Before and after counts:

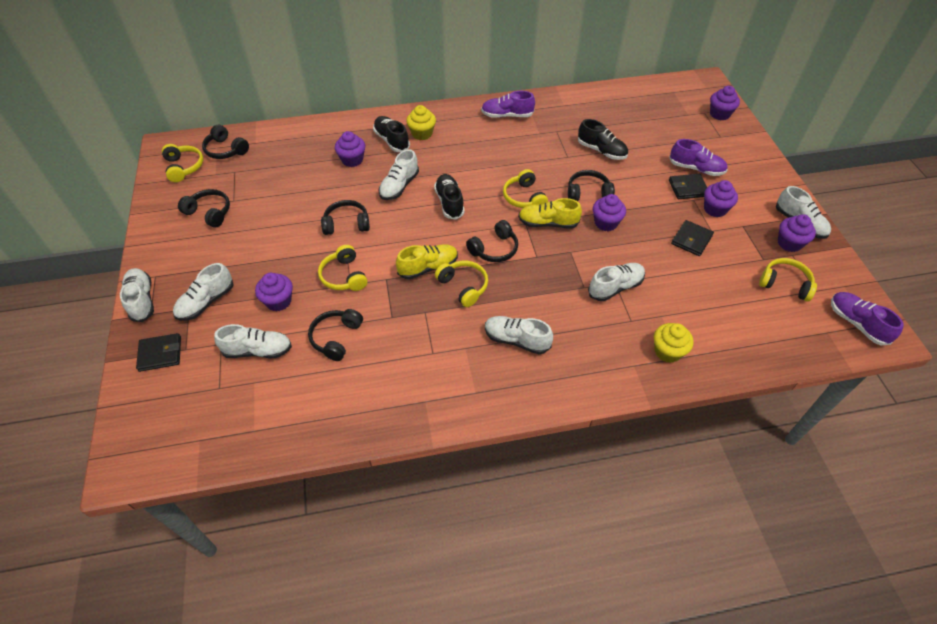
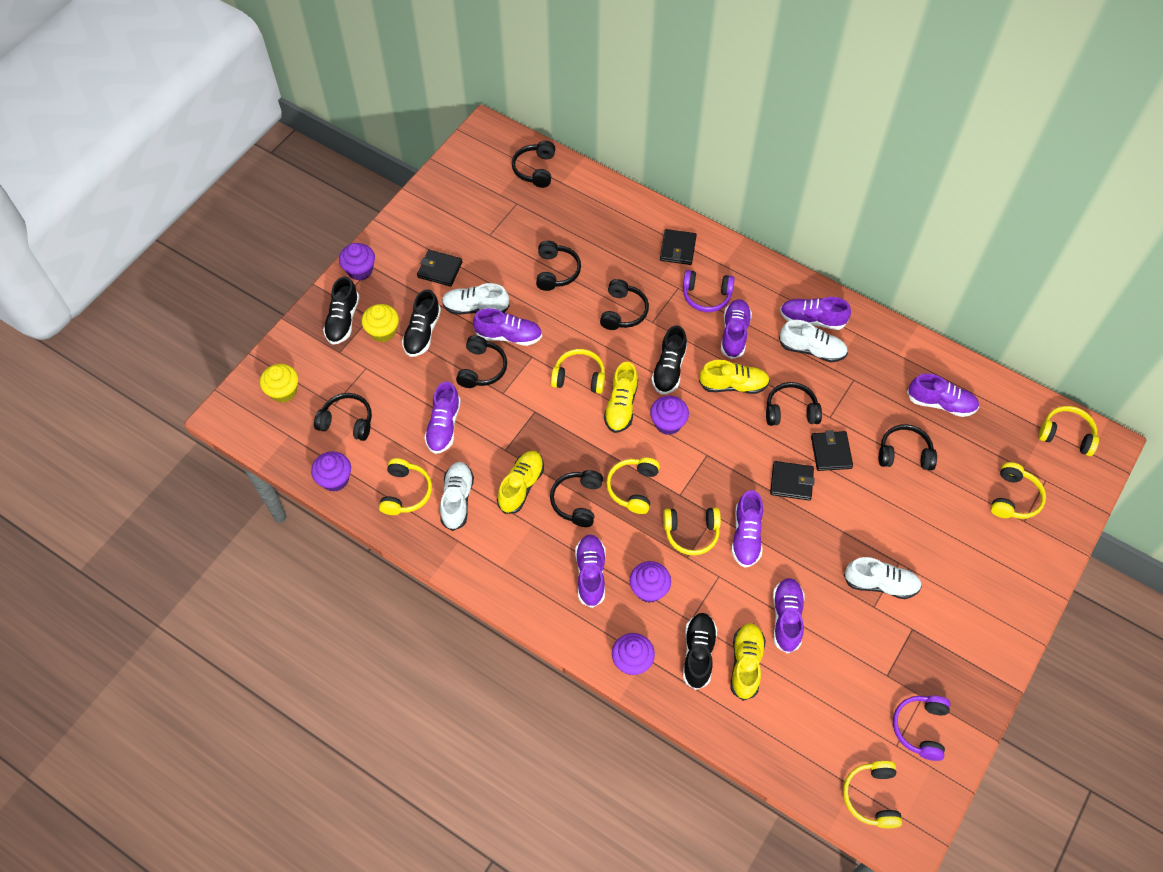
black headphones: 6 -> 8
black shoe: 3 -> 4
black wallet: 3 -> 4
purple cupcake: 6 -> 5
purple headphones: 0 -> 2
purple shoe: 3 -> 8
white shoe: 7 -> 4
yellow headphones: 5 -> 7
yellow shoe: 2 -> 4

> **INSTRUCTION**: Using the entries above, copy exactly the lines from the one containing "black wallet: 3 -> 4" through the last, both included.

> **RESPONSE BELOW**:
black wallet: 3 -> 4
purple cupcake: 6 -> 5
purple headphones: 0 -> 2
purple shoe: 3 -> 8
white shoe: 7 -> 4
yellow headphones: 5 -> 7
yellow shoe: 2 -> 4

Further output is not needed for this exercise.